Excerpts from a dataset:
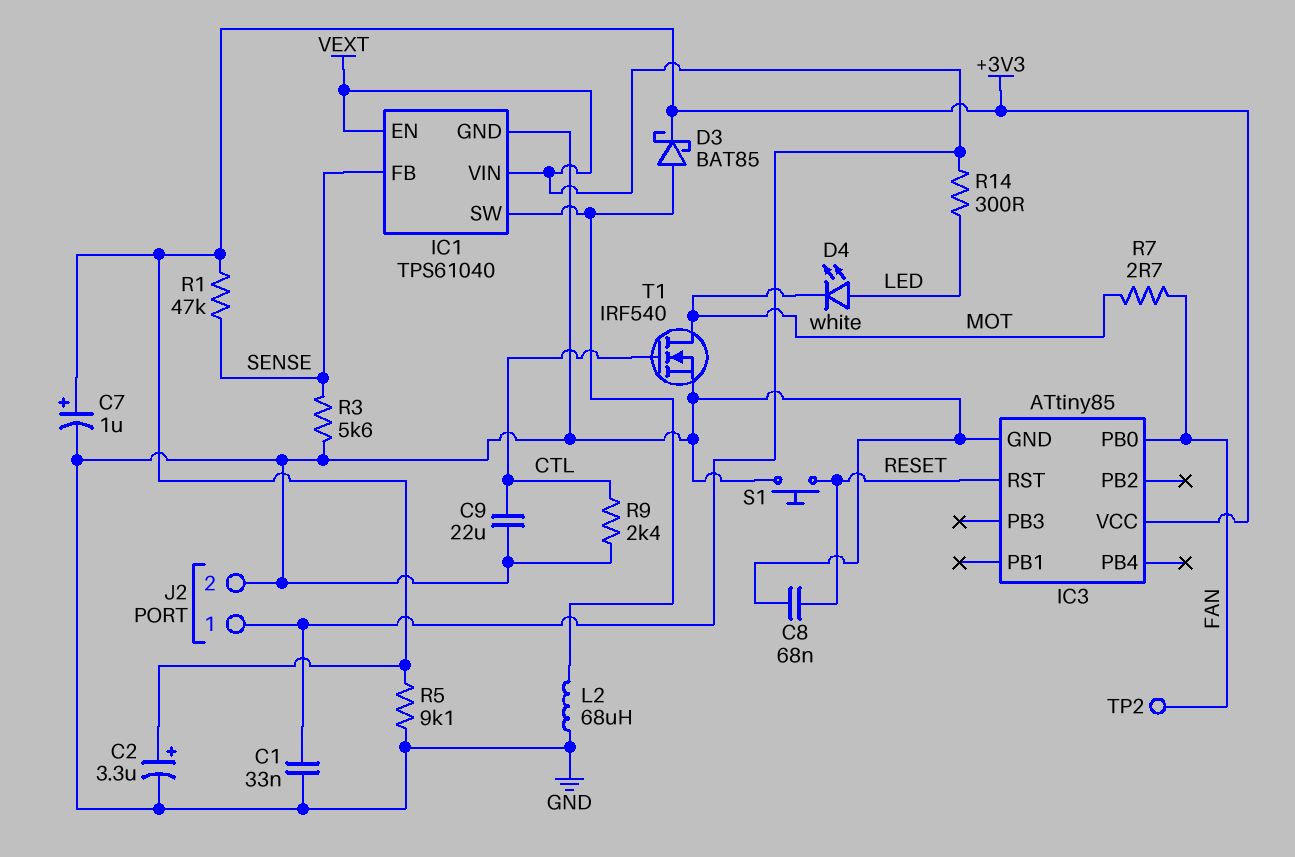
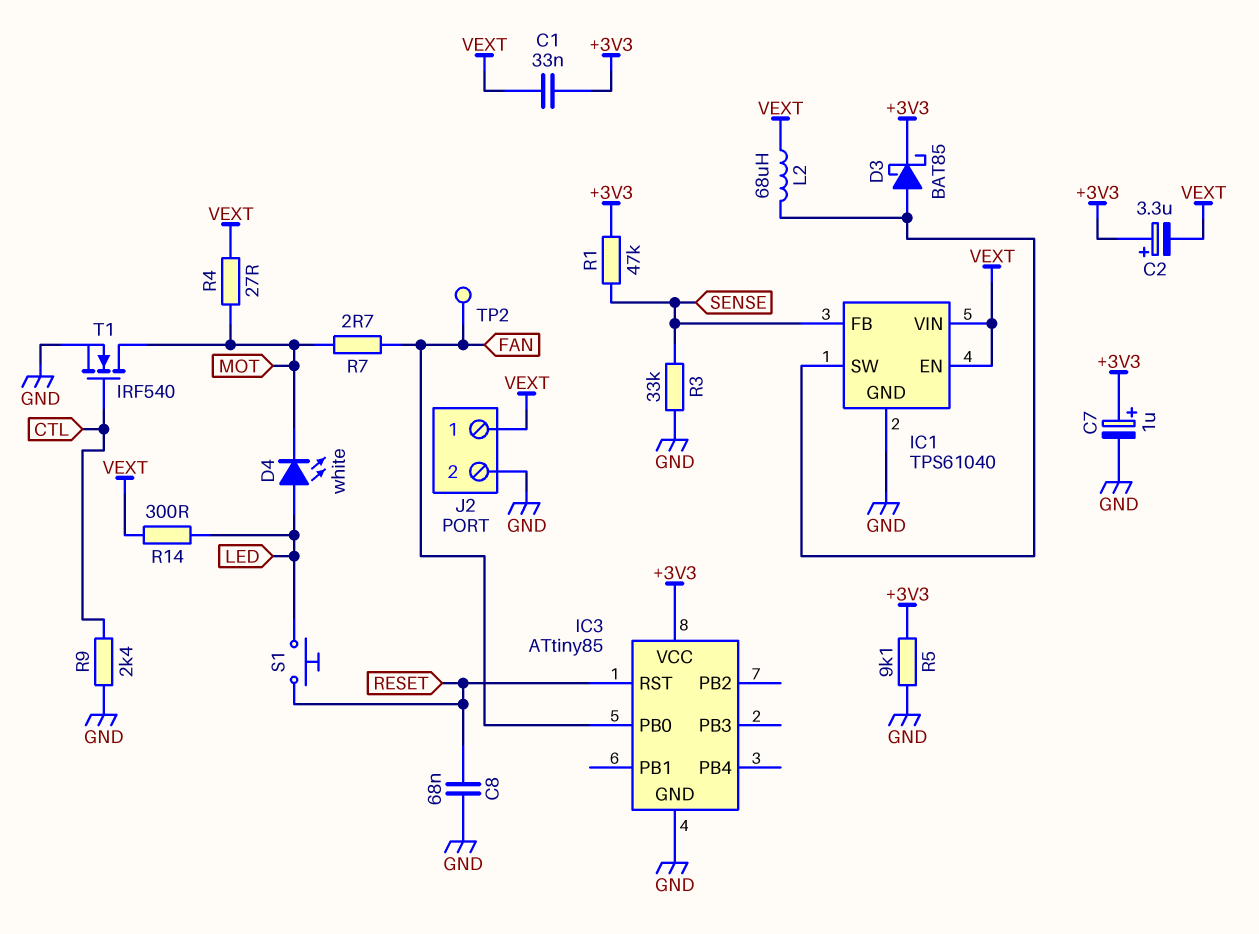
C1: 33nF (GND, VEXT) -> 33nF (+3V3, VEXT)
C2: 3.3uF (plus +3V3, minus GND) -> 3.3uF (plus +3V3, minus VEXT)
C9: 22uF (CTL, GND) -> none
L2: 68uH (GND, IC1/SW) -> 68uH (IC1/SW, VEXT)
R3: 5.6k (GND, SENSE) -> 33k (GND, SENSE)
R4: none -> 27 (MOT, VEXT)
S1: button (GND, RESET) -> button (LED, RESET)

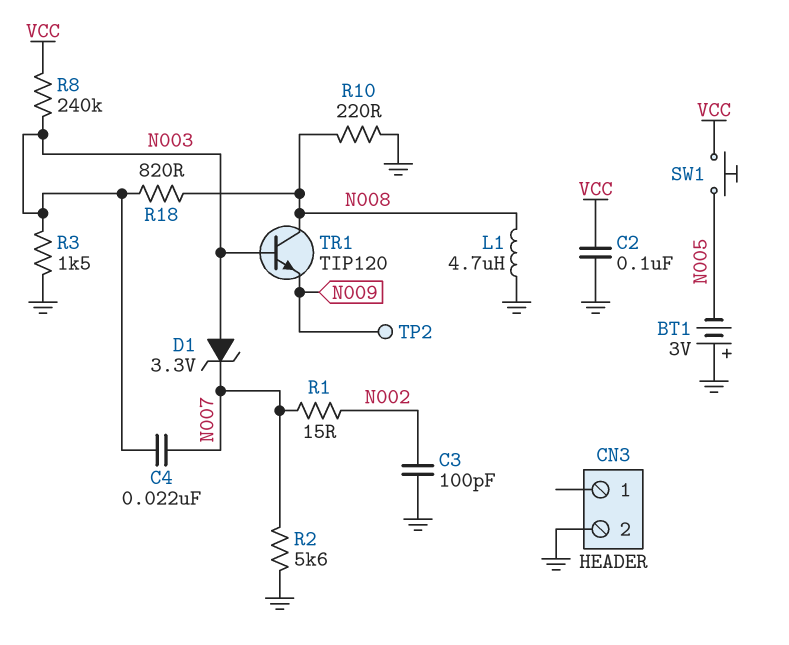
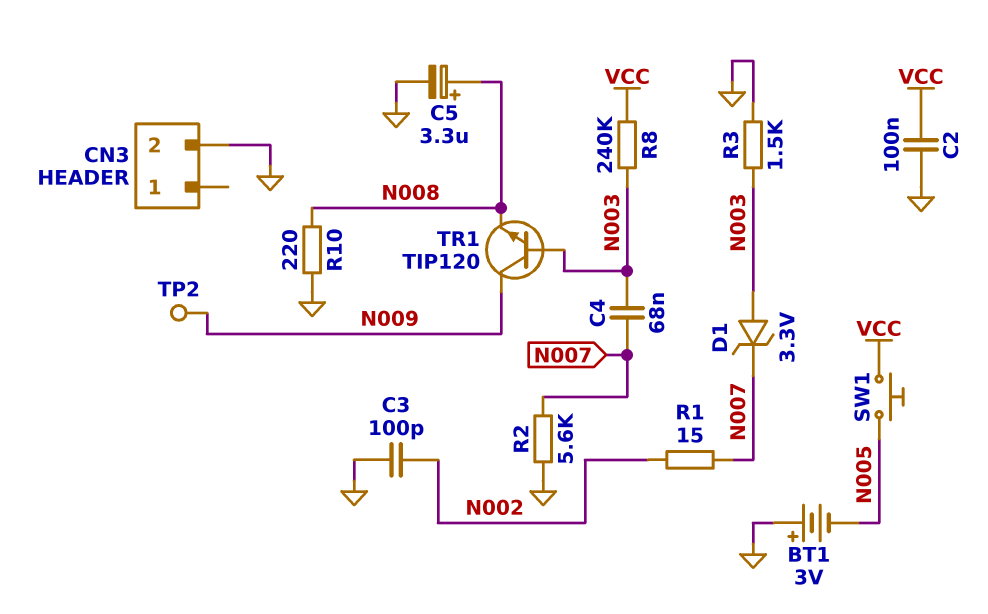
C4: 22nF (N003, N007) -> 68nF (N003, N007)
C5: none -> 3.3uF (plus N008, minus GND)
L1: 4.7uH (GND, N008) -> none
R18: 820 (N003, N008) -> none
TR1: NPN TIP120 (B N003, C N008, E N009) -> NPN TIP120 (B N003, C N009, E N008)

[Work required] Find the word "plus" in the records, and report each line that has it.

[Response to this task]
C2: 3.3uF (plus +3V3, minus GND) -> 3.3uF (plus +3V3, minus VEXT)
C5: none -> 3.3uF (plus N008, minus GND)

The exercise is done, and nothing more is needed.